### EXERCISE GOAL:
Skip any image you find and restate the rest of the data word for word.

** Opening RECORDS SUPPLIED block **

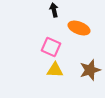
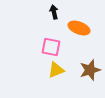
black arrow: moved 2 px down
pink square: rotated 12 degrees counterclockwise
yellow triangle: moved 1 px right; rotated 24 degrees counterclockwise
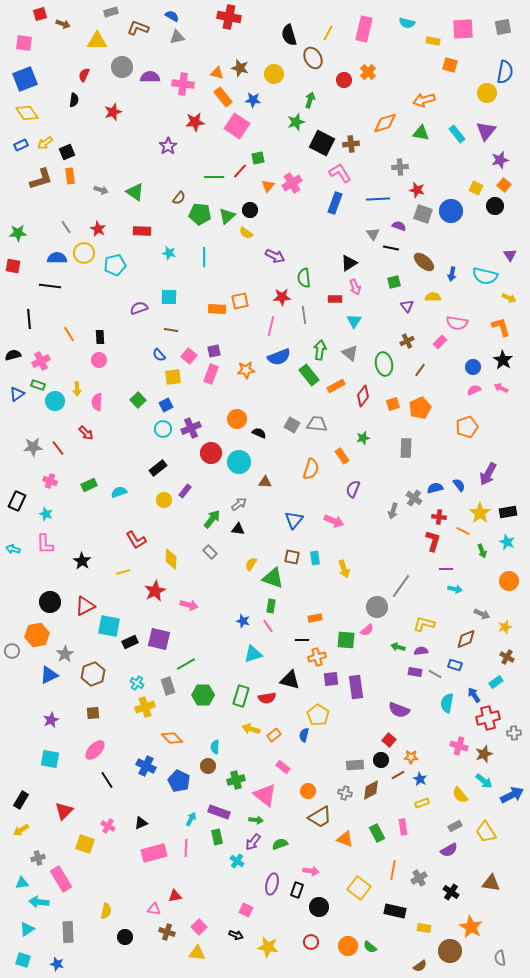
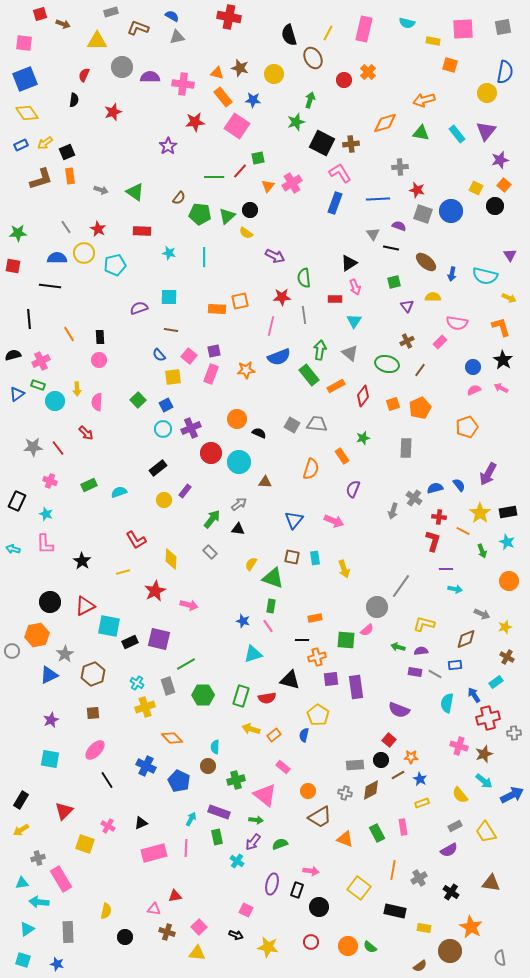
brown ellipse at (424, 262): moved 2 px right
green ellipse at (384, 364): moved 3 px right; rotated 65 degrees counterclockwise
blue rectangle at (455, 665): rotated 24 degrees counterclockwise
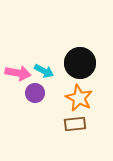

** Closing RECORDS SUPPLIED block **

### ANSWER:
black arrow: moved 2 px down
pink square: rotated 12 degrees counterclockwise
yellow triangle: moved 1 px right; rotated 24 degrees counterclockwise
brown ellipse at (424, 262): moved 2 px right
green ellipse at (384, 364): moved 3 px right; rotated 65 degrees counterclockwise
blue rectangle at (455, 665): rotated 24 degrees counterclockwise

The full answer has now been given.